[Information provided Boundary: Start]

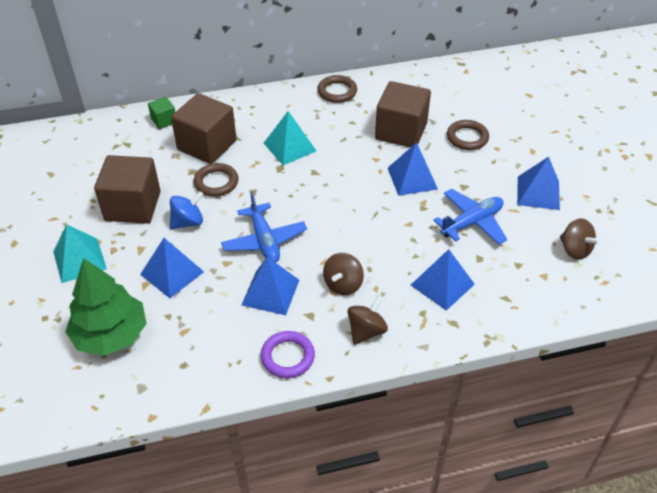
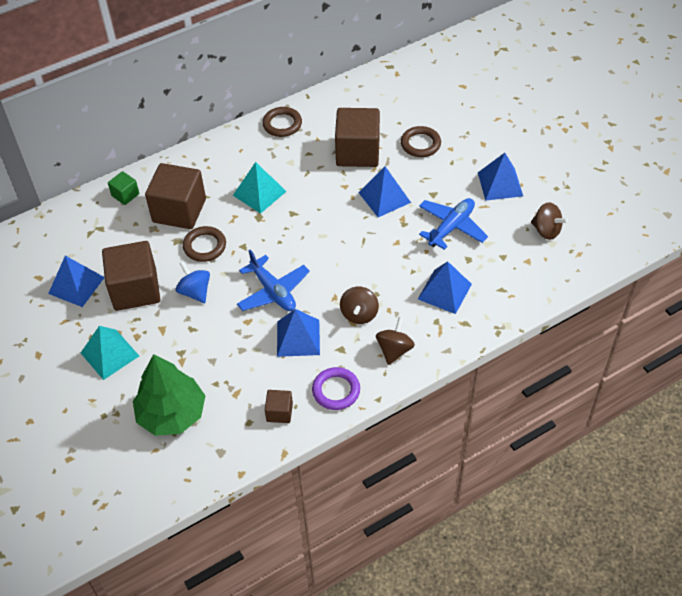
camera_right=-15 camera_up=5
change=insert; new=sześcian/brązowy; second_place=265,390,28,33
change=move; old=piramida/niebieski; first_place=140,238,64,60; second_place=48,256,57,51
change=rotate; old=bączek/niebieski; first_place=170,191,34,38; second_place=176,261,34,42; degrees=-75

[Information provided Boundary: End]
[Information provided Boundary: Start]

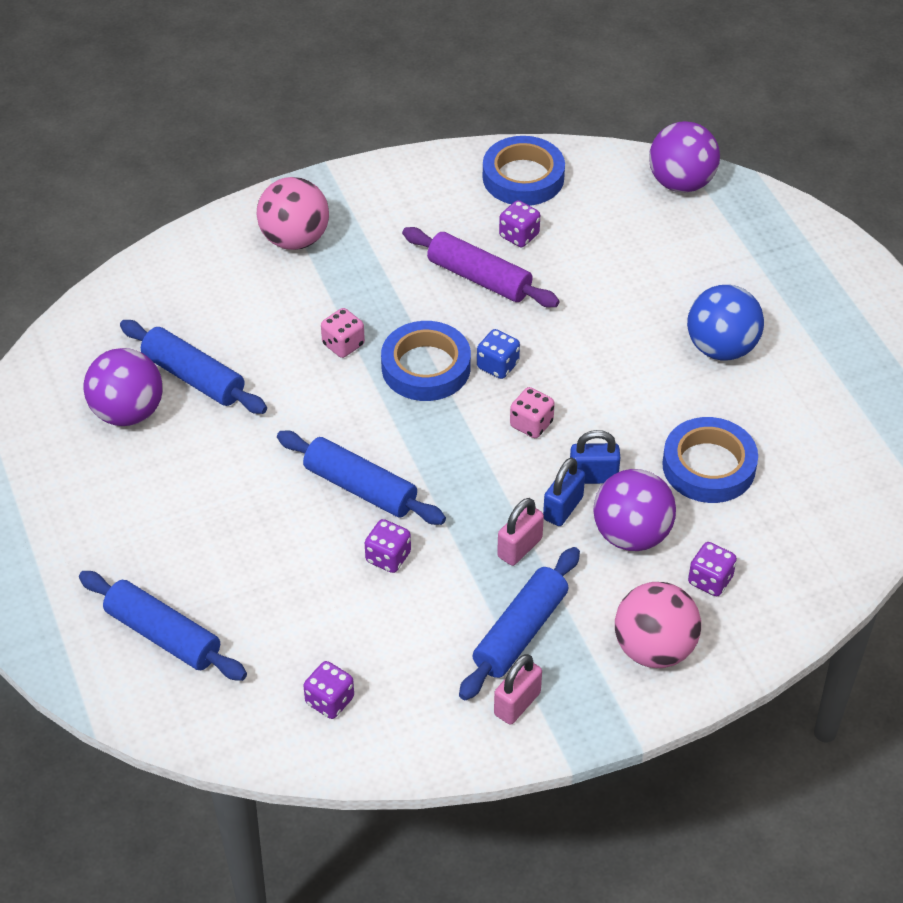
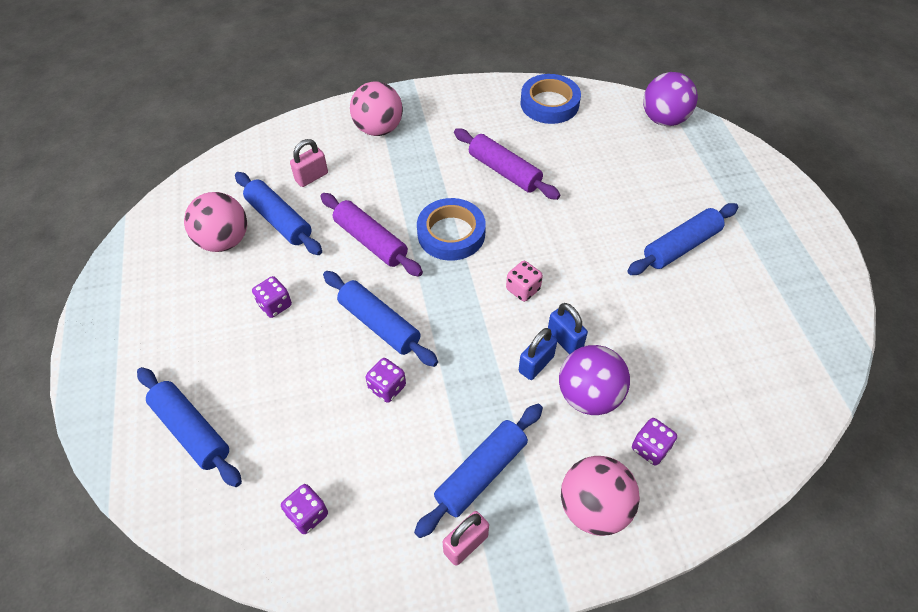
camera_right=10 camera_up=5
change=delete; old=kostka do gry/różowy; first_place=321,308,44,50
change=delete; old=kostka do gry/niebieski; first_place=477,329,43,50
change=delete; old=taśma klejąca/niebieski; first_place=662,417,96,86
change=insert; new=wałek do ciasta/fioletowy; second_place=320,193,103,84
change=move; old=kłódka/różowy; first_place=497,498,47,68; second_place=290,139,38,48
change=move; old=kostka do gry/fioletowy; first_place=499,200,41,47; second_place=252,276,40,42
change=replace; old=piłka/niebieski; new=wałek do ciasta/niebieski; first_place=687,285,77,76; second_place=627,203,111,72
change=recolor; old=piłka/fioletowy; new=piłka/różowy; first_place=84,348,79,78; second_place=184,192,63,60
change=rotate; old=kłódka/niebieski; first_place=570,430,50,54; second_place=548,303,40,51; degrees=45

[Information provided Boundary: End]
[Information provided Boundary: Start]

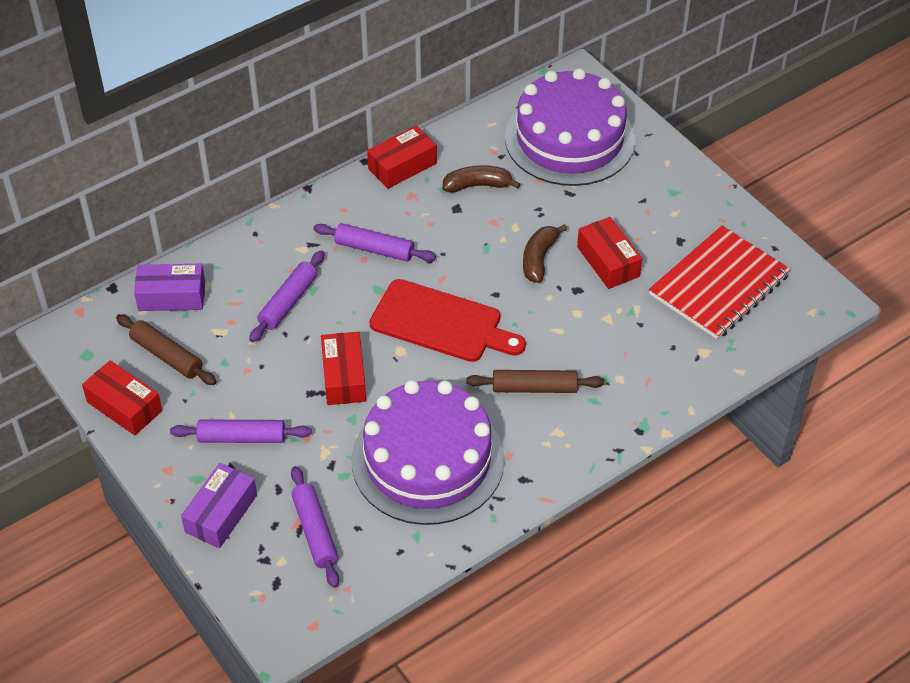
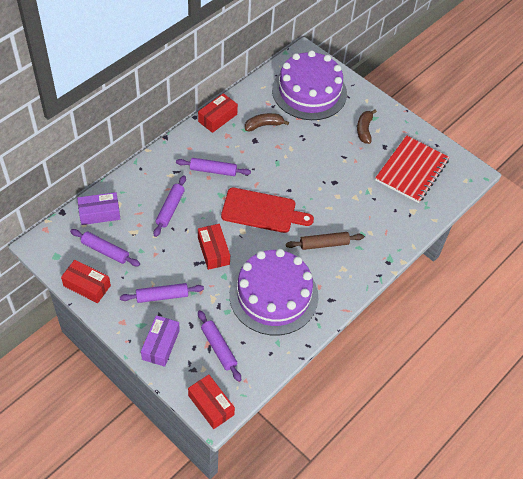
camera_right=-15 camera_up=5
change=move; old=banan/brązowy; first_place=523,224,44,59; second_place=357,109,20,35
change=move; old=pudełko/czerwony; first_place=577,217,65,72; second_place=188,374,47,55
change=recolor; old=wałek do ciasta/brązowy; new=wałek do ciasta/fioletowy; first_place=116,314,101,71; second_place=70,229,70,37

[Information provided Boundary: End]

The answer is the lines above between the line holding "change=replace; old=piłka/niebieski; new=wałek" and the line holding "change=rotate; old=kłódka/niebieski; first_place=570,430,50,54;", inclusive, each written out exactly, and no others.

> Task answer
change=replace; old=piłka/niebieski; new=wałek do ciasta/niebieski; first_place=687,285,77,76; second_place=627,203,111,72
change=recolor; old=piłka/fioletowy; new=piłka/różowy; first_place=84,348,79,78; second_place=184,192,63,60
change=rotate; old=kłódka/niebieski; first_place=570,430,50,54; second_place=548,303,40,51; degrees=45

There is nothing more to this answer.